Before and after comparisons
########################################
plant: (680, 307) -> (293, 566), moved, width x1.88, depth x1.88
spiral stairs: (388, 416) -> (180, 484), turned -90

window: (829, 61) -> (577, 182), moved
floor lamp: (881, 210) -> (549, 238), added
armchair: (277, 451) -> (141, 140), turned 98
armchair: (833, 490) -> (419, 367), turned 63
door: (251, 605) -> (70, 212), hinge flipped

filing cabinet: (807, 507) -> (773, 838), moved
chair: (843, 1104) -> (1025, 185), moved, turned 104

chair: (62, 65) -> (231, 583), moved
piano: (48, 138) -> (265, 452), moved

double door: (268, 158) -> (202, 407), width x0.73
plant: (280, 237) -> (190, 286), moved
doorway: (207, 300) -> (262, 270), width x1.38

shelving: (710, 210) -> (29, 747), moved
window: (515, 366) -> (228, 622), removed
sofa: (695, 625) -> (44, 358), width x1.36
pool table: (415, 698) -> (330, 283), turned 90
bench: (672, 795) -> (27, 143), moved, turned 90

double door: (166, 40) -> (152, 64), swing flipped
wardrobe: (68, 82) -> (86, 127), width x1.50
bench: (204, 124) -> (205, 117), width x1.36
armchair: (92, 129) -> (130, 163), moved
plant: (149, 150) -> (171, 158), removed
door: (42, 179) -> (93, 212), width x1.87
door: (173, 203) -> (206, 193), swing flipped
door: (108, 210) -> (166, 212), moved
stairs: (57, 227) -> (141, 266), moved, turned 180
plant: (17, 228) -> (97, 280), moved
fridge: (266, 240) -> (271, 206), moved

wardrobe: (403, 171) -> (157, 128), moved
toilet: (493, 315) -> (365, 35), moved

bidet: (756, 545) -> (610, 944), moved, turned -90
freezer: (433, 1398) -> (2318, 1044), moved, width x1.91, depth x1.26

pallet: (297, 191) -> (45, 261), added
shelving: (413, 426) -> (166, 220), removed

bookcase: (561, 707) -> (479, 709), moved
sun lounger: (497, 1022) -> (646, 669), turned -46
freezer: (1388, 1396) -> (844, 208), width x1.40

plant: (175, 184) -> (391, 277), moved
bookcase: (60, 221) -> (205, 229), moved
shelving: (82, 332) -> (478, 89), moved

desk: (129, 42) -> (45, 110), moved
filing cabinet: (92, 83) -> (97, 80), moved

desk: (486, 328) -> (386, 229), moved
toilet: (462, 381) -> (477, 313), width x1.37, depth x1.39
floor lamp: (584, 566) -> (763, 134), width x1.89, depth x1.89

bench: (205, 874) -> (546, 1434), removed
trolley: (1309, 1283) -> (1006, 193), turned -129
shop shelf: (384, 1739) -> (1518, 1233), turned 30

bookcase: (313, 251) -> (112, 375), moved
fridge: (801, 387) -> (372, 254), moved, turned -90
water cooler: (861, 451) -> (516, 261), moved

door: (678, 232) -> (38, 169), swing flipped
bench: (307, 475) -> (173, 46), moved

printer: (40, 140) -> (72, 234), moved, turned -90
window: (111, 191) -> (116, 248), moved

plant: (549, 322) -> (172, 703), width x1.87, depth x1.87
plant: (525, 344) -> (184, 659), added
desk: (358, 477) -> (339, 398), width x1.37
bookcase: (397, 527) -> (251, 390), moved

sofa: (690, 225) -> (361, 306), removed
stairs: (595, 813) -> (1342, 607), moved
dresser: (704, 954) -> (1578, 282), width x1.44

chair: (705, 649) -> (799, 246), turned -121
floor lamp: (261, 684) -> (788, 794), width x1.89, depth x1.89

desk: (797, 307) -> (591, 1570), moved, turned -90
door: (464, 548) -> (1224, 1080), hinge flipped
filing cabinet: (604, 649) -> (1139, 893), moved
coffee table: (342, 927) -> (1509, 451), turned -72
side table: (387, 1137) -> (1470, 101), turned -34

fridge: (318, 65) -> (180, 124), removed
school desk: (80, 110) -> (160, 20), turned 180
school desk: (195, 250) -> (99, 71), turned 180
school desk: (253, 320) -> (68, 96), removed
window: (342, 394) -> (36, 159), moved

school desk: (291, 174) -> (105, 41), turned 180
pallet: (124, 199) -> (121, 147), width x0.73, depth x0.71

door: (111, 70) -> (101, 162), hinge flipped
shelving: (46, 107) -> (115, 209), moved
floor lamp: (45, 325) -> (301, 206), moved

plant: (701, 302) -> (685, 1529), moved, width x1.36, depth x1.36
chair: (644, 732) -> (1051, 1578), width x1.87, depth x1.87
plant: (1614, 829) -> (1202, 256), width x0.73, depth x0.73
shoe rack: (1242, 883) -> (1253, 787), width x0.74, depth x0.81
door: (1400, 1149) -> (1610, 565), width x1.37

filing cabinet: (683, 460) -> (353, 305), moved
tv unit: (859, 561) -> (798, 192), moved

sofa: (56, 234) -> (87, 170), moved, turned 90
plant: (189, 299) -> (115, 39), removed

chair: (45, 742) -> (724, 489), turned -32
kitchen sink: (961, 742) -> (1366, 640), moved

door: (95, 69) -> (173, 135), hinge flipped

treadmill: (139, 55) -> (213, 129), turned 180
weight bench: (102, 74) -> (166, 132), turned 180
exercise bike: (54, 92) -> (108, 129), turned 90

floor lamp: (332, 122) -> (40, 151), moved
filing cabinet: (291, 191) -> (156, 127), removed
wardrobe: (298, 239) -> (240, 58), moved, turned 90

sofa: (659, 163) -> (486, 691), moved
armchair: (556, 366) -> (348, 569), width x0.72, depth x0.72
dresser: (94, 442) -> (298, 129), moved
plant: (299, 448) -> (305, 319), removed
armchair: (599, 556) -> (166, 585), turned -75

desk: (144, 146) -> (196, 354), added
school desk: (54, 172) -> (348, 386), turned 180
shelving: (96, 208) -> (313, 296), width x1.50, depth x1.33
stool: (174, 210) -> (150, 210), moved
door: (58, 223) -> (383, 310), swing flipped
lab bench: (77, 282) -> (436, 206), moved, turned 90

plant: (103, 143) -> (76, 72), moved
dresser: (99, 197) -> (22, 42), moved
########################################
| Required work |
Your answer should consist only of the lines from the one with "sofa: (659, 163) -> (486, 691), moved" through the end of the data above, reproduced exactly.

| Response area |
sofa: (659, 163) -> (486, 691), moved
armchair: (556, 366) -> (348, 569), width x0.72, depth x0.72
dresser: (94, 442) -> (298, 129), moved
plant: (299, 448) -> (305, 319), removed
armchair: (599, 556) -> (166, 585), turned -75

desk: (144, 146) -> (196, 354), added
school desk: (54, 172) -> (348, 386), turned 180
shelving: (96, 208) -> (313, 296), width x1.50, depth x1.33
stool: (174, 210) -> (150, 210), moved
door: (58, 223) -> (383, 310), swing flipped
lab bench: (77, 282) -> (436, 206), moved, turned 90

plant: (103, 143) -> (76, 72), moved
dresser: (99, 197) -> (22, 42), moved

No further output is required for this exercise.